(Coordinate-based change listings):
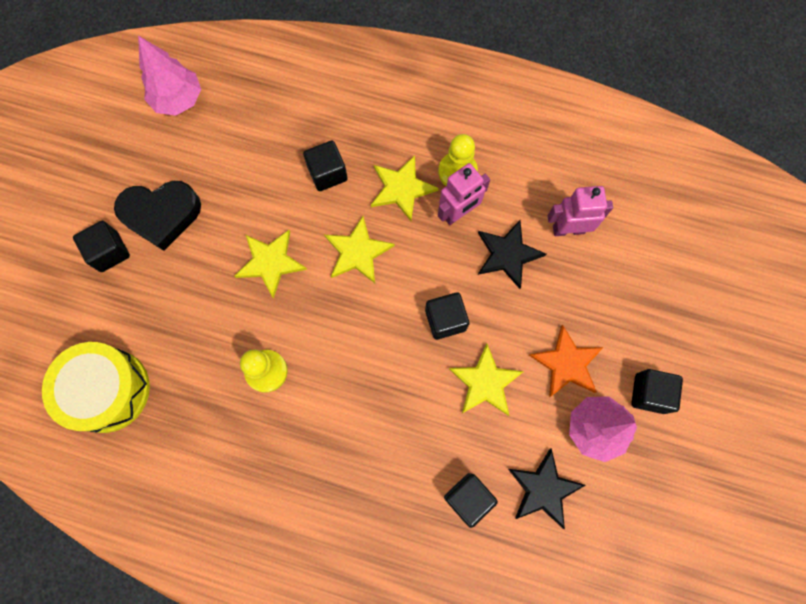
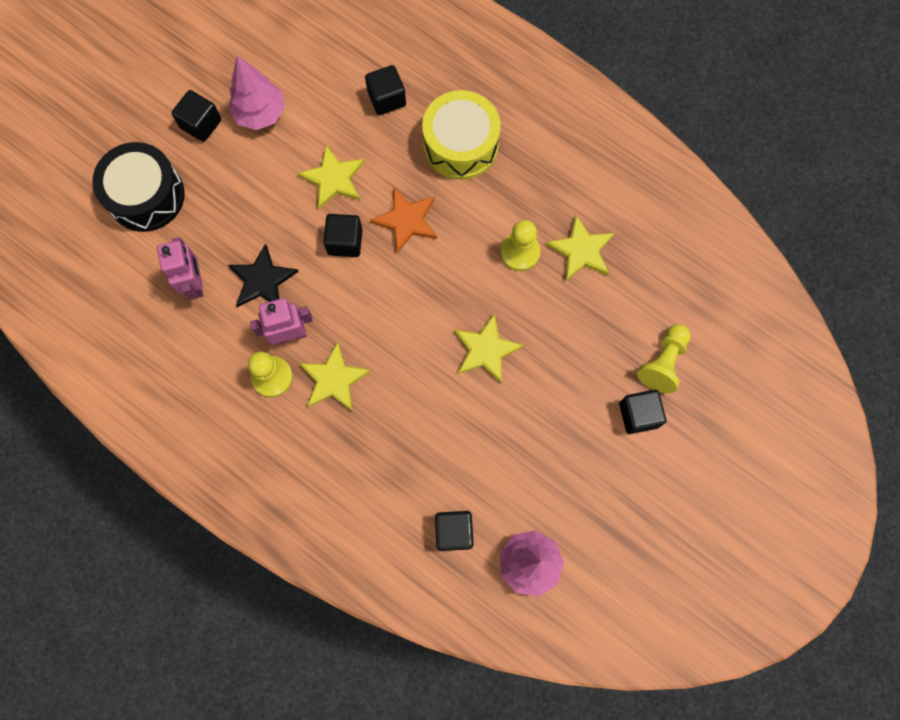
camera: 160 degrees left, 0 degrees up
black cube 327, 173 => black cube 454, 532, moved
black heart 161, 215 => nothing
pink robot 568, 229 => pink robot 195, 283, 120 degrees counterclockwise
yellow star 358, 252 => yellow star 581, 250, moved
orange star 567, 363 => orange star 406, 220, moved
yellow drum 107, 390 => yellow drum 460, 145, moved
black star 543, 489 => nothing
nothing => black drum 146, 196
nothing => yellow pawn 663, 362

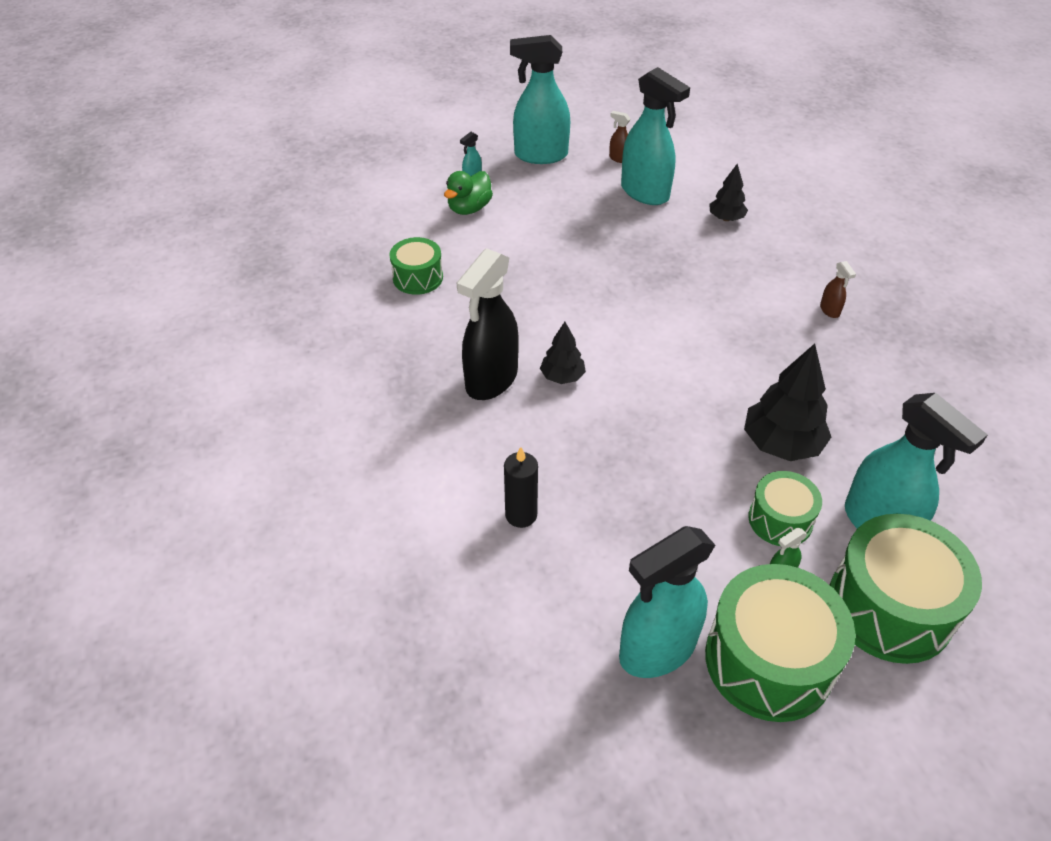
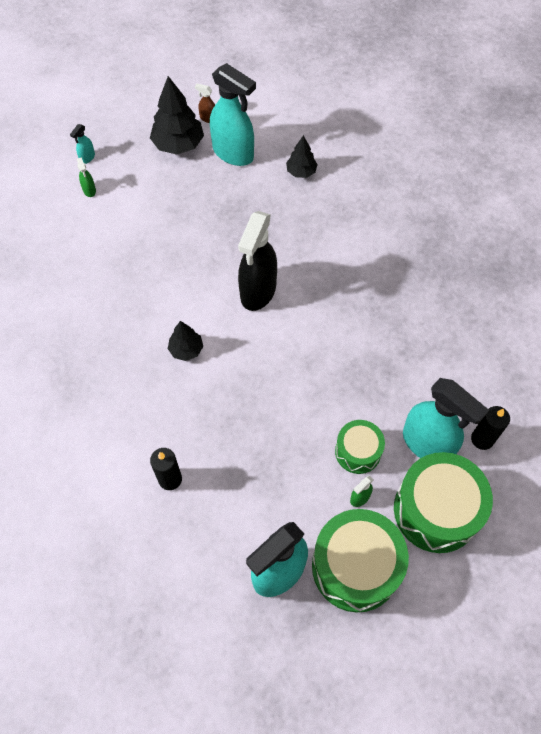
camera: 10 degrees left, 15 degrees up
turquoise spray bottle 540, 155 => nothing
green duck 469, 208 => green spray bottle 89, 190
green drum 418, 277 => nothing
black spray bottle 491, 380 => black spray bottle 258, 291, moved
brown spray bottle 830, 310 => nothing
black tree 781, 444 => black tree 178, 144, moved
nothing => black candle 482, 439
==
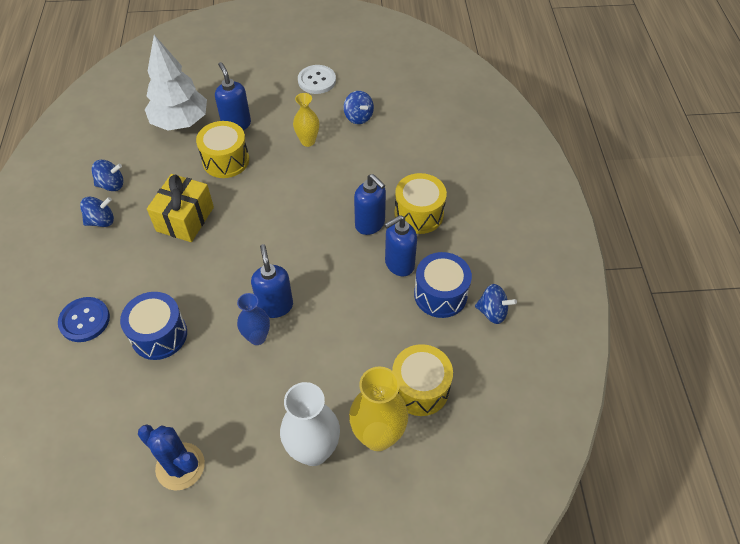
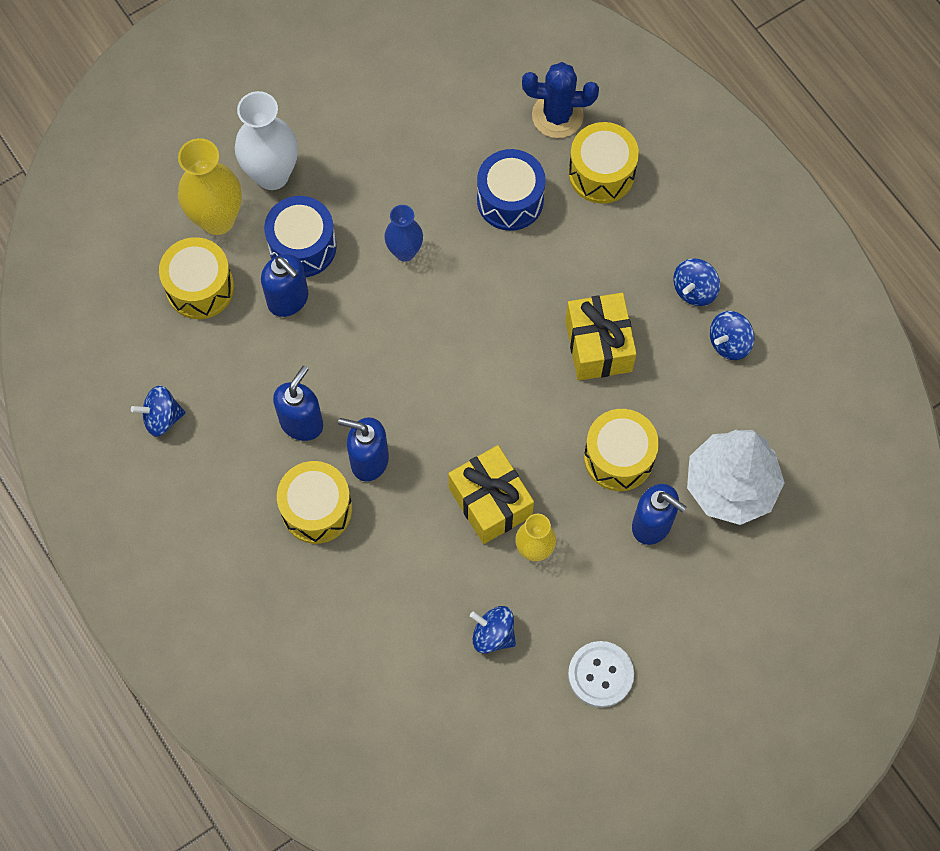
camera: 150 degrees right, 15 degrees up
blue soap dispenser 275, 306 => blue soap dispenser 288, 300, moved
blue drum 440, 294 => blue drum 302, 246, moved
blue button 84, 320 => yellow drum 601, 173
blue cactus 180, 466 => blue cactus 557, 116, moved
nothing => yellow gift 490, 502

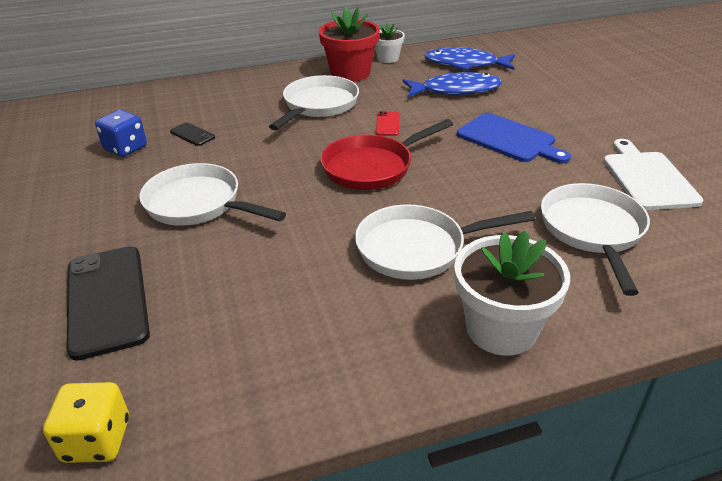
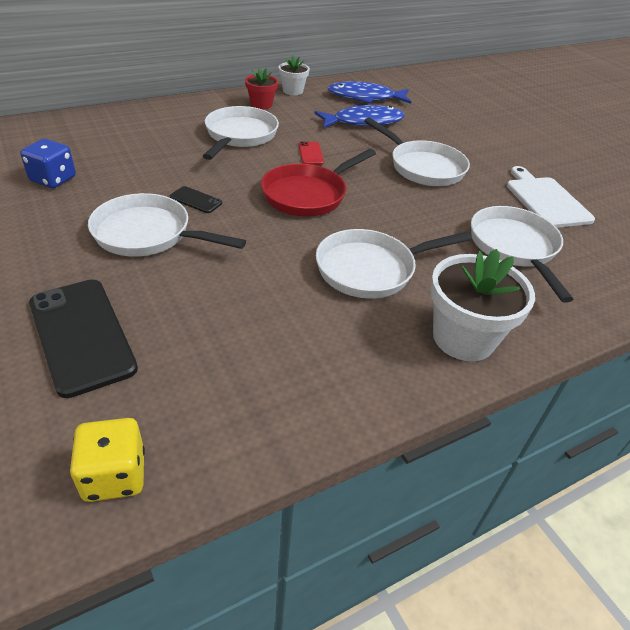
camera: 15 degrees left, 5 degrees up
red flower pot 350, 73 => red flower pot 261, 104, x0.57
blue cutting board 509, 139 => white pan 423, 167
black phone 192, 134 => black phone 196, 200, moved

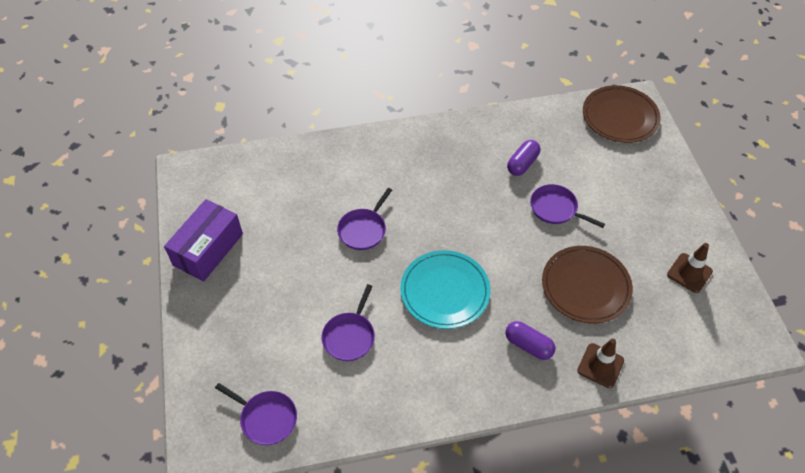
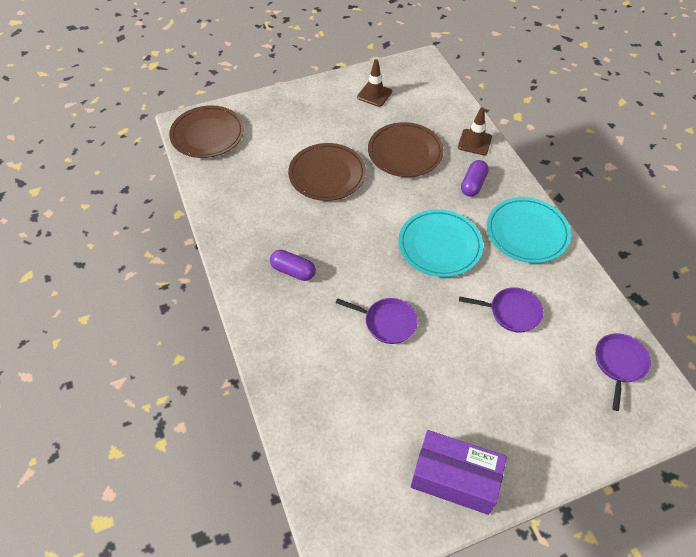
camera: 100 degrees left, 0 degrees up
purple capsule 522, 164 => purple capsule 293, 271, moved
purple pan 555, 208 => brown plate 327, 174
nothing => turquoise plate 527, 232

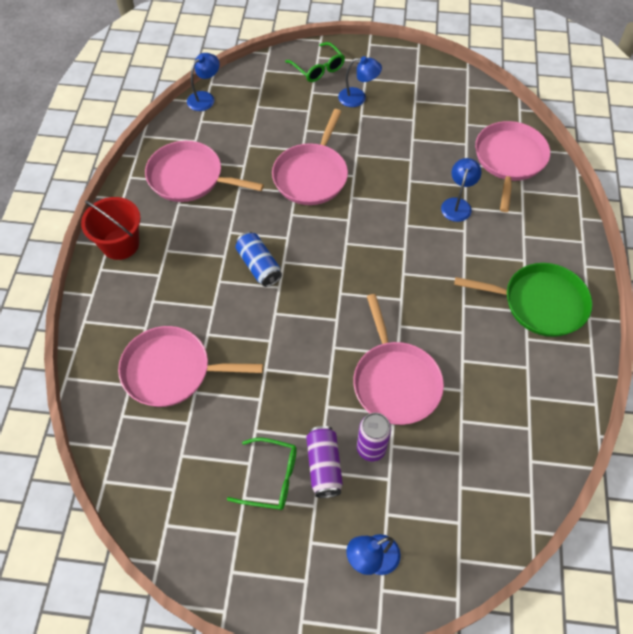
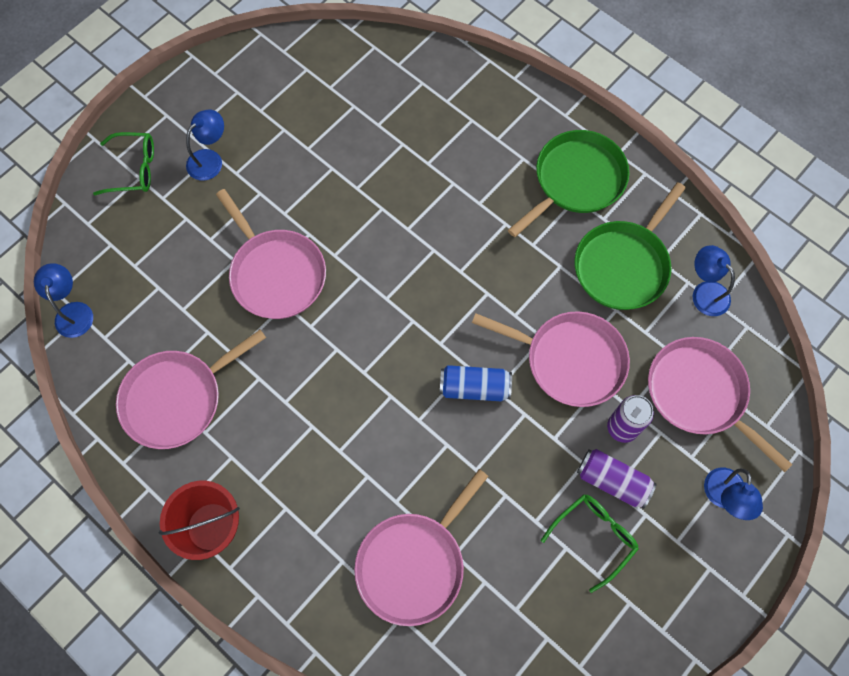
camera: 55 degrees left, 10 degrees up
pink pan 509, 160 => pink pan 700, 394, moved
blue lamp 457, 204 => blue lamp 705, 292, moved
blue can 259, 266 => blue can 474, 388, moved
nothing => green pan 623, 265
==
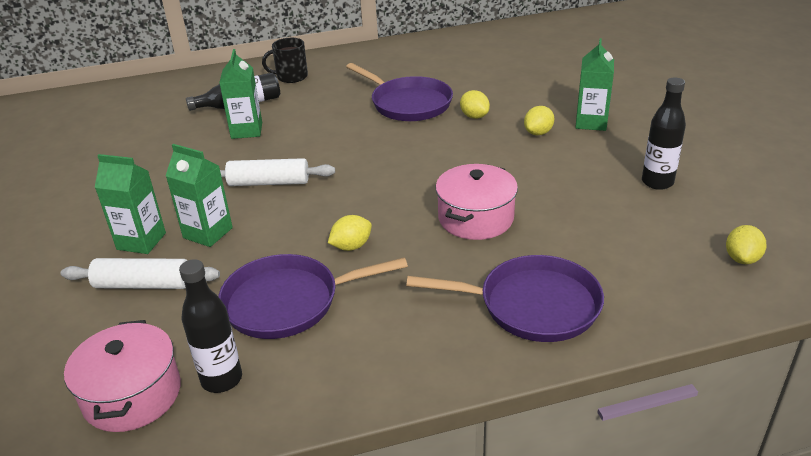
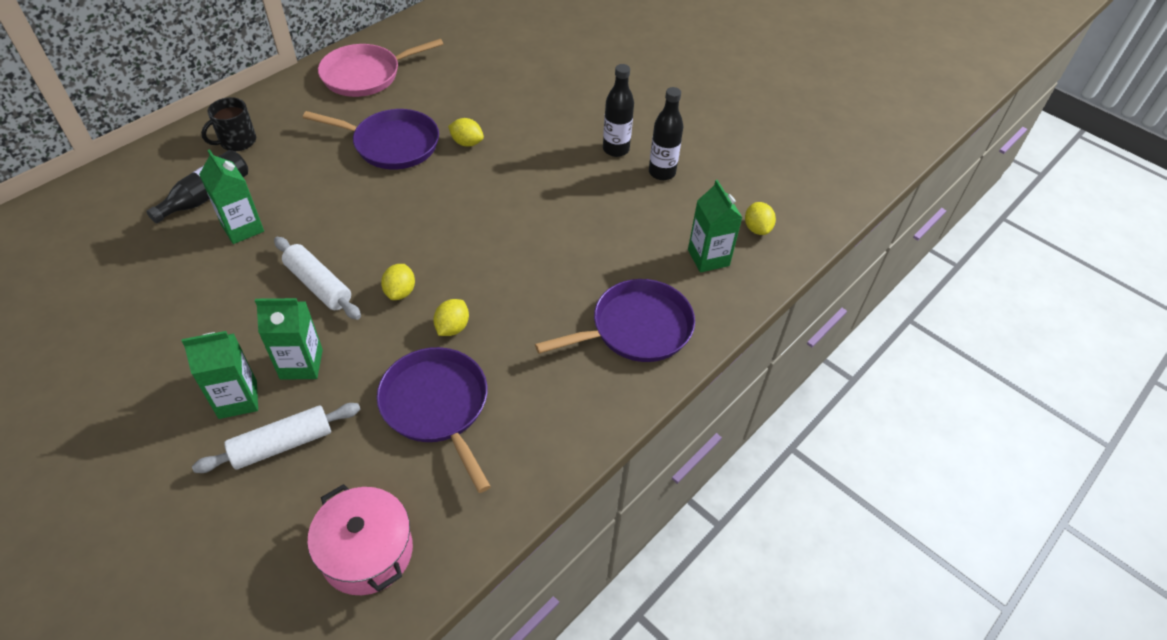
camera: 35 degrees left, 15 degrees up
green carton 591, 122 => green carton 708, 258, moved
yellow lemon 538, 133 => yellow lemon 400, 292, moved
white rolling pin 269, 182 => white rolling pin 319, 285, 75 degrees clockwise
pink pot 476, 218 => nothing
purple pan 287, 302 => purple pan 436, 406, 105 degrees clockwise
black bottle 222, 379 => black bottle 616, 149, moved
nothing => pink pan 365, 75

(Exercise instructions):
Where does the word "star" appear in the records? Copy every line that holds it.

(Task response):
yellow star 358, 252 => yellow star 581, 250, moved
orange star 567, 363 => orange star 406, 220, moved
black star 543, 489 => nothing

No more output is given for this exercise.